## [Consigne]
Réécrivez tout le matériel en remplaçant chaque occurrence de « fireplace » par « hearth », sans rien modifier d'autre. N'incluez pas les images dans votre réponse.

## [Matériel fourni]
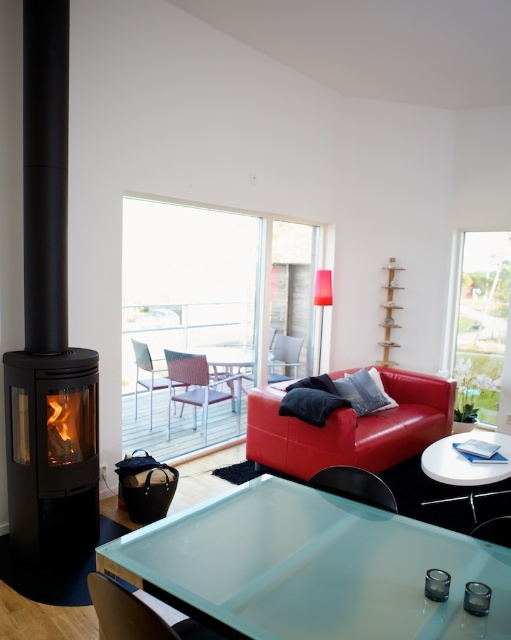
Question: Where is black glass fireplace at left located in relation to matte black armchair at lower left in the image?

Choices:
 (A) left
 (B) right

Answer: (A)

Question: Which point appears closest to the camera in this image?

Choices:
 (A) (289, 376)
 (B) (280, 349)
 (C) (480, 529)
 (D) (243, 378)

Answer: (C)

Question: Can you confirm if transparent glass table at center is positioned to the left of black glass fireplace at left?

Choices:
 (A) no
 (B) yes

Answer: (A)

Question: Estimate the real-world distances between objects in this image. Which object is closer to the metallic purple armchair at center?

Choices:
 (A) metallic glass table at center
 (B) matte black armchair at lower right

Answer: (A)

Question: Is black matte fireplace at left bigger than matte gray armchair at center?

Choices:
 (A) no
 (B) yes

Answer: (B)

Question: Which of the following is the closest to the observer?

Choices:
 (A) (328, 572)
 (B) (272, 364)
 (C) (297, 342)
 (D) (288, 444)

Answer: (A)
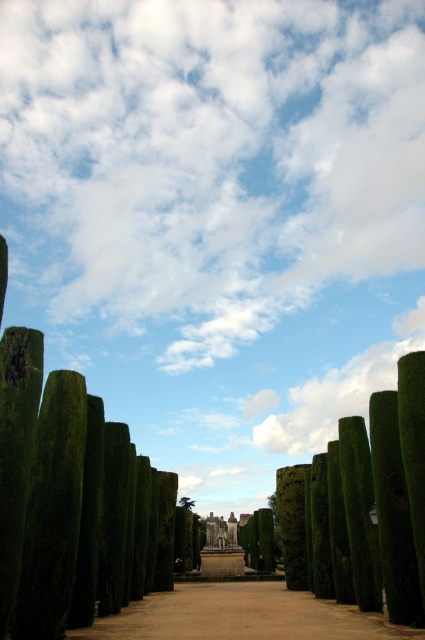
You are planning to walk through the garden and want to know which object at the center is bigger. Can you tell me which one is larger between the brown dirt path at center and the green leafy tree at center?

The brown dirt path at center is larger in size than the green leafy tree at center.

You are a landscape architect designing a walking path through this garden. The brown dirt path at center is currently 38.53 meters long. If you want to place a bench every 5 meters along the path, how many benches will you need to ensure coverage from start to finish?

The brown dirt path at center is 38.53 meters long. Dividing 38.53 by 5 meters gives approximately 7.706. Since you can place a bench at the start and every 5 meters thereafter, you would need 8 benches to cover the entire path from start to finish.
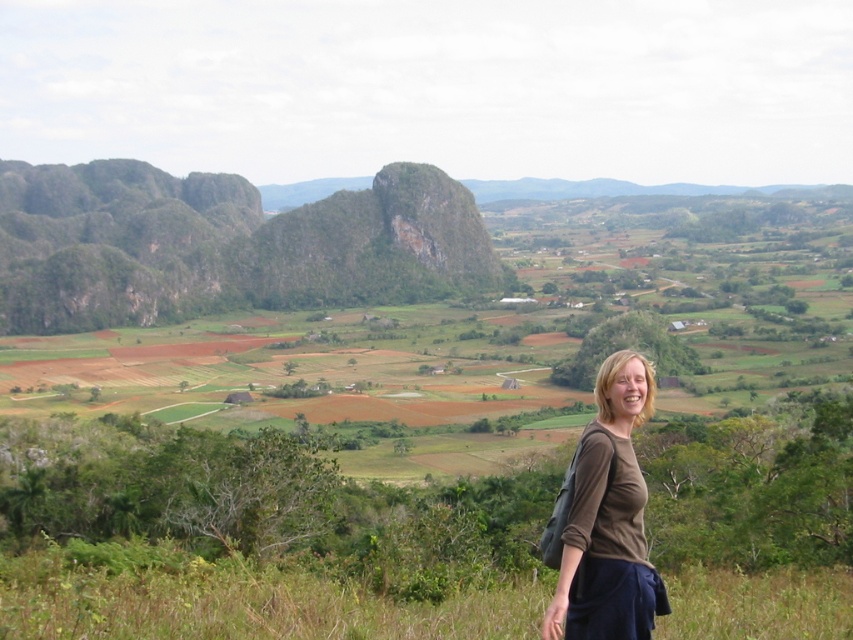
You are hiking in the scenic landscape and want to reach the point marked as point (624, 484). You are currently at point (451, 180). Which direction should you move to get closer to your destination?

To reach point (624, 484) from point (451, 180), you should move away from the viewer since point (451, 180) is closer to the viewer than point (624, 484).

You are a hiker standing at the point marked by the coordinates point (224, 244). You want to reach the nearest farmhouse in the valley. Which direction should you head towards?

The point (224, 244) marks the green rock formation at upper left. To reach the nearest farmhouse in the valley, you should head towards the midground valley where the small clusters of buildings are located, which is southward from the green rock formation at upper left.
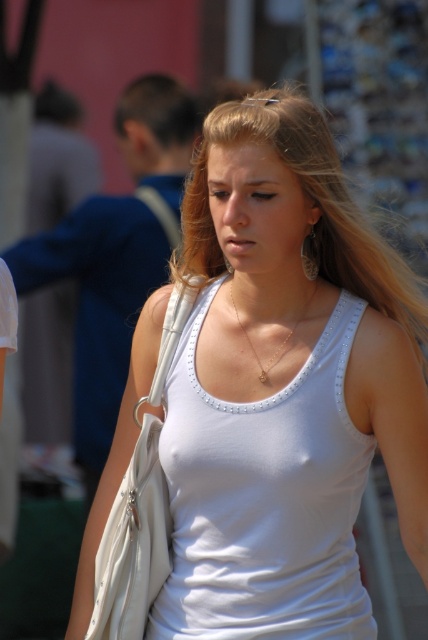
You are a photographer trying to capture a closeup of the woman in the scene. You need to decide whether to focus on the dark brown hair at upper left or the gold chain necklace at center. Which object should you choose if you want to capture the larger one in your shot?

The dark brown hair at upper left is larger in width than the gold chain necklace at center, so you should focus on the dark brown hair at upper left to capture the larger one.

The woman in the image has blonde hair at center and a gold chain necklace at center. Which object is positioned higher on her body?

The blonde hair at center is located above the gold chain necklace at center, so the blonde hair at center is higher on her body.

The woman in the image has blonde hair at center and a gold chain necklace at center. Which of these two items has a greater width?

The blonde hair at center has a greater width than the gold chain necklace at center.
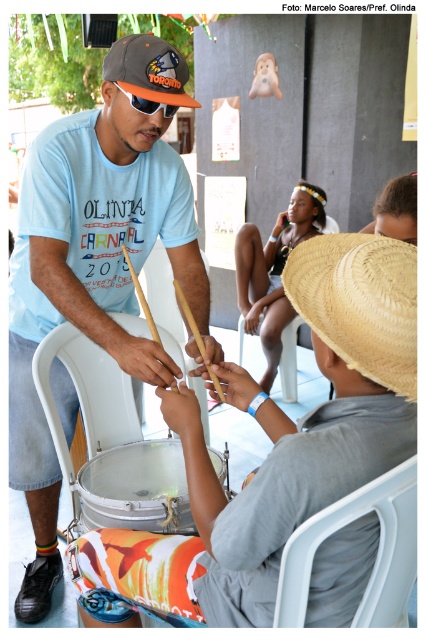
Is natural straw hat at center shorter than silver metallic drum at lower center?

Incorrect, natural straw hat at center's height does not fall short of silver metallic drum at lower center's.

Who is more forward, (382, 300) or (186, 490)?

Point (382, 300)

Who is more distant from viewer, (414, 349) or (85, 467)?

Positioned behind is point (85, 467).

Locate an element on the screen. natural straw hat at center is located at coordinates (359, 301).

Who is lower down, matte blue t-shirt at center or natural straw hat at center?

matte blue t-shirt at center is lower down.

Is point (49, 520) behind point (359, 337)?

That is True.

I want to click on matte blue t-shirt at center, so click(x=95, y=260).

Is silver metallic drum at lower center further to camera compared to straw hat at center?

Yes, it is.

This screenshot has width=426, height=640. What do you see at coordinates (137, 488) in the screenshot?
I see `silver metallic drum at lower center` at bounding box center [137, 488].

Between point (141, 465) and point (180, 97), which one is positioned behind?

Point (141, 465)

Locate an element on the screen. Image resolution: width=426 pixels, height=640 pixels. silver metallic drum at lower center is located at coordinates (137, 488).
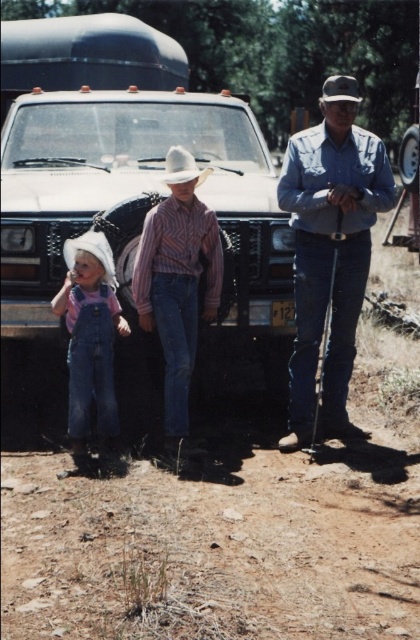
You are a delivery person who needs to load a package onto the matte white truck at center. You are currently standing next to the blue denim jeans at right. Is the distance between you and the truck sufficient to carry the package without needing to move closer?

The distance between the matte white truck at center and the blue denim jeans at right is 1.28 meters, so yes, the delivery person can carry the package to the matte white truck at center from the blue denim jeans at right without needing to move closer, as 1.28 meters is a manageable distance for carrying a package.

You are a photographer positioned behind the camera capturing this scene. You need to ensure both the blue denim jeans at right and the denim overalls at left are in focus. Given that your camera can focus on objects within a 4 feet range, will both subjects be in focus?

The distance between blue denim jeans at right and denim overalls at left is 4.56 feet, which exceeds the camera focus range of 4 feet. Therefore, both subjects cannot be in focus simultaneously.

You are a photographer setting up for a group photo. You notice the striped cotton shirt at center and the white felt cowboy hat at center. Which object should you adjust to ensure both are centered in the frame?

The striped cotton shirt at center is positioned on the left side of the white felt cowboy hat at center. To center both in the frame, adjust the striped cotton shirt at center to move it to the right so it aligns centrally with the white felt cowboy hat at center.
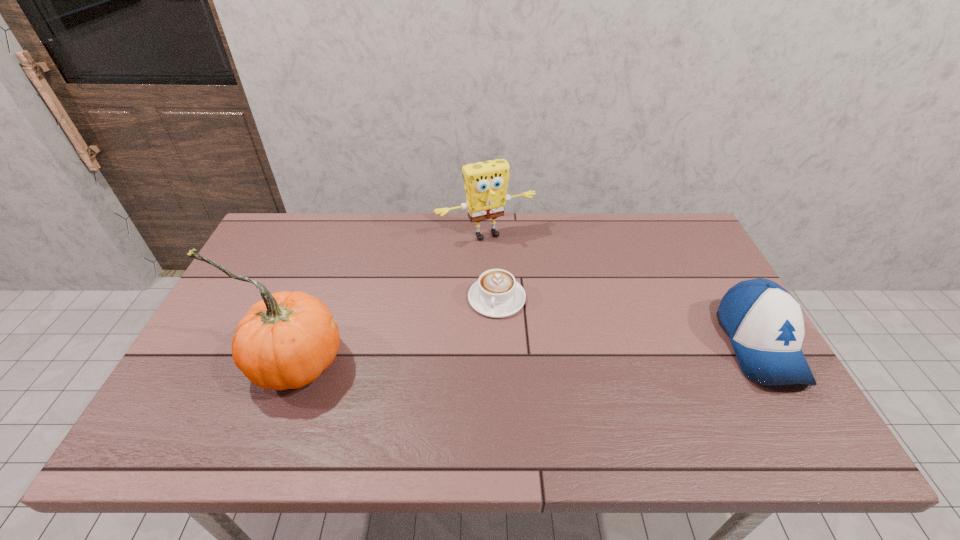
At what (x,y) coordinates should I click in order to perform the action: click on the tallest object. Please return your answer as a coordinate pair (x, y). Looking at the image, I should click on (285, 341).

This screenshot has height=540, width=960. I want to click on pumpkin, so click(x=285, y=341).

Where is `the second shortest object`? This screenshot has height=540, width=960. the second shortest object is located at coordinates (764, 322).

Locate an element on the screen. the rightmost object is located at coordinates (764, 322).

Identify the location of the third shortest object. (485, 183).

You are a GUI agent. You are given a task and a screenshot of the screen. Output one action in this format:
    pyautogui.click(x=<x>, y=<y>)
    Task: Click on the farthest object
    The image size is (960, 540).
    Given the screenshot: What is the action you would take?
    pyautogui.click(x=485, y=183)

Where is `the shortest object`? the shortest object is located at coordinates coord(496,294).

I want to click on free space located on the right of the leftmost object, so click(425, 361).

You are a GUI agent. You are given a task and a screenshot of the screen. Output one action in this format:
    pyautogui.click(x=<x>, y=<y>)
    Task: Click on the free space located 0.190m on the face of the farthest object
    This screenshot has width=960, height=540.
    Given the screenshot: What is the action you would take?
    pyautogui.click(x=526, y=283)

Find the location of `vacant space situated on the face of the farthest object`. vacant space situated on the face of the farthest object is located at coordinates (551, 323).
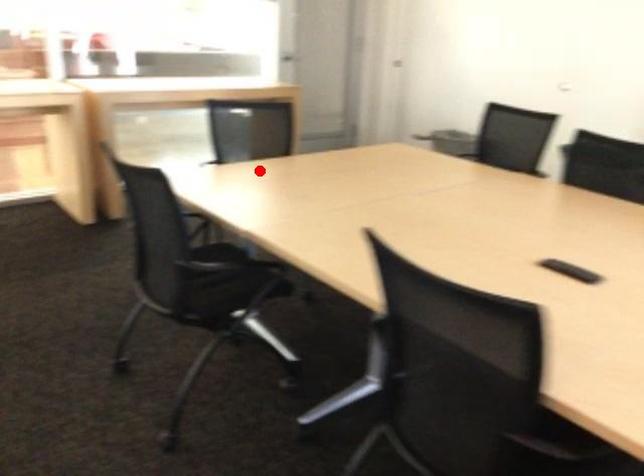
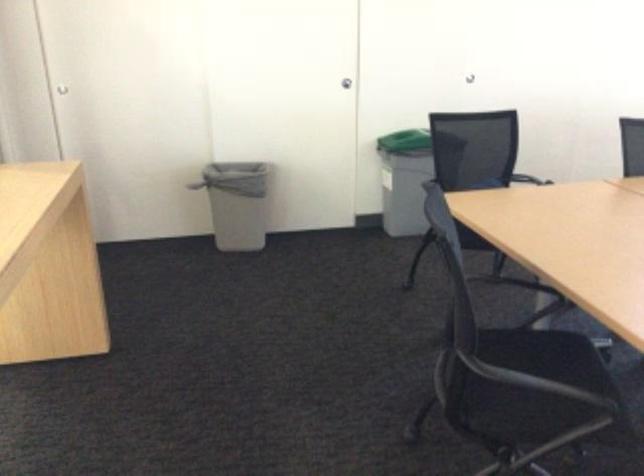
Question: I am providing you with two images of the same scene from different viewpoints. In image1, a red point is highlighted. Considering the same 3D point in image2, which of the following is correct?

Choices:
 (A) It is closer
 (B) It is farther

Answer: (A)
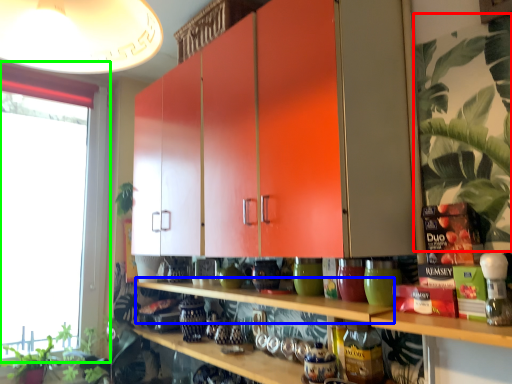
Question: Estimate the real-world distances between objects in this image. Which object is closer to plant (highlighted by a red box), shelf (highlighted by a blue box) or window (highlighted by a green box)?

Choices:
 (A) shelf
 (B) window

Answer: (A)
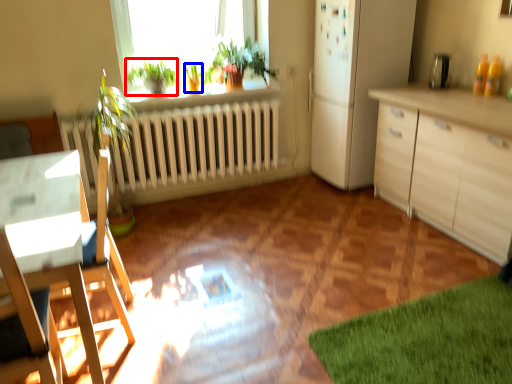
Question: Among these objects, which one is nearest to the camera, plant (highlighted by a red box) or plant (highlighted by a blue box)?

## [Corrigé]
Question: Where is black glass hearth at left located in relation to matte black armchair at lower left in the image?

Choices:
 (A) left
 (B) right

Answer: (A)

Question: Which point appears closest to the camera in this image?

Choices:
 (A) (289, 376)
 (B) (280, 349)
 (C) (480, 529)
 (D) (243, 378)

Answer: (C)

Question: Can you confirm if transparent glass table at center is positioned to the left of black glass hearth at left?

Choices:
 (A) no
 (B) yes

Answer: (A)

Question: Estimate the real-world distances between objects in this image. Which object is closer to the metallic purple armchair at center?

Choices:
 (A) metallic glass table at center
 (B) matte black armchair at lower right

Answer: (A)

Question: Is black matte hearth at left bigger than matte gray armchair at center?

Choices:
 (A) no
 (B) yes

Answer: (B)

Question: Which of the following is the closest to the observer?

Choices:
 (A) (328, 572)
 (B) (272, 364)
 (C) (297, 342)
 (D) (288, 444)

Answer: (A)
You are planning to walk through the garden and want to know which object at the center is bigger. Can you tell me which one is larger between the brown dirt path at center and the green leafy tree at center?

The brown dirt path at center is larger in size than the green leafy tree at center.

You are a landscape architect designing a walking path through this garden. The brown dirt path at center is currently 38.53 meters long. If you want to place a bench every 5 meters along the path, how many benches will you need to ensure coverage from start to finish?

The brown dirt path at center is 38.53 meters long. Dividing 38.53 by 5 meters gives approximately 7.706. Since you can place a bench at the start and every 5 meters thereafter, you would need 8 benches to cover the entire path from start to finish.
You are hiking in the scenic landscape and want to reach the point marked as point (624, 484). You are currently at point (451, 180). Which direction should you move to get closer to your destination?

To reach point (624, 484) from point (451, 180), you should move away from the viewer since point (451, 180) is closer to the viewer than point (624, 484).

You are a hiker standing at the point marked by the coordinates point (224, 244). You want to reach the nearest farmhouse in the valley. Which direction should you head towards?

The point (224, 244) marks the green rock formation at upper left. To reach the nearest farmhouse in the valley, you should head towards the midground valley where the small clusters of buildings are located, which is southward from the green rock formation at upper left.
You are a photographer trying to capture a closeup of the woman in the scene. You need to decide whether to focus on the dark brown hair at upper left or the gold chain necklace at center. Which object should you choose if you want to capture the larger one in your shot?

The dark brown hair at upper left is larger in width than the gold chain necklace at center, so you should focus on the dark brown hair at upper left to capture the larger one.

The woman in the image has blonde hair at center and a gold chain necklace at center. Which object is positioned higher on her body?

The blonde hair at center is located above the gold chain necklace at center, so the blonde hair at center is higher on her body.

The woman in the image has blonde hair at center and a gold chain necklace at center. Which of these two items has a greater width?

The blonde hair at center has a greater width than the gold chain necklace at center.
Is natural straw hat at center shorter than silver metallic drum at lower center?

Incorrect, natural straw hat at center's height does not fall short of silver metallic drum at lower center's.

Who is more forward, (382, 300) or (186, 490)?

Point (382, 300)

Who is more distant from viewer, (414, 349) or (85, 467)?

Positioned behind is point (85, 467).

Locate an element on the screen. natural straw hat at center is located at coordinates (359, 301).

Who is lower down, matte blue t-shirt at center or natural straw hat at center?

matte blue t-shirt at center is lower down.

Is point (49, 520) behind point (359, 337)?

That is True.

I want to click on matte blue t-shirt at center, so click(x=95, y=260).

Is silver metallic drum at lower center further to camera compared to straw hat at center?

Yes, it is.

This screenshot has width=426, height=640. What do you see at coordinates (137, 488) in the screenshot?
I see `silver metallic drum at lower center` at bounding box center [137, 488].

Between point (141, 465) and point (180, 97), which one is positioned behind?

Point (141, 465)

Locate an element on the screen. Image resolution: width=426 pixels, height=640 pixels. silver metallic drum at lower center is located at coordinates (137, 488).
You are a delivery person who needs to load a package onto the matte white truck at center. You are currently standing next to the blue denim jeans at right. Is the distance between you and the truck sufficient to carry the package without needing to move closer?

The distance between the matte white truck at center and the blue denim jeans at right is 1.28 meters, so yes, the delivery person can carry the package to the matte white truck at center from the blue denim jeans at right without needing to move closer, as 1.28 meters is a manageable distance for carrying a package.

You are a photographer positioned behind the camera capturing this scene. You need to ensure both the blue denim jeans at right and the denim overalls at left are in focus. Given that your camera can focus on objects within a 4 feet range, will both subjects be in focus?

The distance between blue denim jeans at right and denim overalls at left is 4.56 feet, which exceeds the camera focus range of 4 feet. Therefore, both subjects cannot be in focus simultaneously.

You are a photographer setting up for a group photo. You notice the striped cotton shirt at center and the white felt cowboy hat at center. Which object should you adjust to ensure both are centered in the frame?

The striped cotton shirt at center is positioned on the left side of the white felt cowboy hat at center. To center both in the frame, adjust the striped cotton shirt at center to move it to the right so it aligns centrally with the white felt cowboy hat at center.
At what (x,y) coordinates should I click in order to perform the action: click on the tallest object. Please return your answer as a coordinate pair (x, y). Looking at the image, I should click on (285, 341).

This screenshot has height=540, width=960. I want to click on pumpkin, so click(x=285, y=341).

Where is `the second shortest object`? This screenshot has height=540, width=960. the second shortest object is located at coordinates (764, 322).

Locate an element on the screen. the rightmost object is located at coordinates (764, 322).

Identify the location of the third shortest object. (485, 183).

You are a GUI agent. You are given a task and a screenshot of the screen. Output one action in this format:
    pyautogui.click(x=<x>, y=<y>)
    Task: Click on the farthest object
    The image size is (960, 540).
    Given the screenshot: What is the action you would take?
    pyautogui.click(x=485, y=183)

Where is `the shortest object`? the shortest object is located at coordinates coord(496,294).

I want to click on free space located on the right of the leftmost object, so click(425, 361).

You are a GUI agent. You are given a task and a screenshot of the screen. Output one action in this format:
    pyautogui.click(x=<x>, y=<y>)
    Task: Click on the free space located 0.190m on the face of the farthest object
    This screenshot has width=960, height=540.
    Given the screenshot: What is the action you would take?
    pyautogui.click(x=526, y=283)

Find the location of `vacant space situated on the face of the farthest object`. vacant space situated on the face of the farthest object is located at coordinates (551, 323).
Question: I am providing you with two images of the same scene from different viewpoints. In image1, a red point is highlighted. Considering the same 3D point in image2, which of the following is correct?

Choices:
 (A) It is closer
 (B) It is farther

Answer: (A)
Question: Estimate the real-world distances between objects in this image. Which object is closer to plant (highlighted by a red box), shelf (highlighted by a blue box) or window (highlighted by a green box)?

Choices:
 (A) shelf
 (B) window

Answer: (A)
Question: Among these objects, which one is nearest to the camera, plant (highlighted by a red box) or plant (highlighted by a blue box)?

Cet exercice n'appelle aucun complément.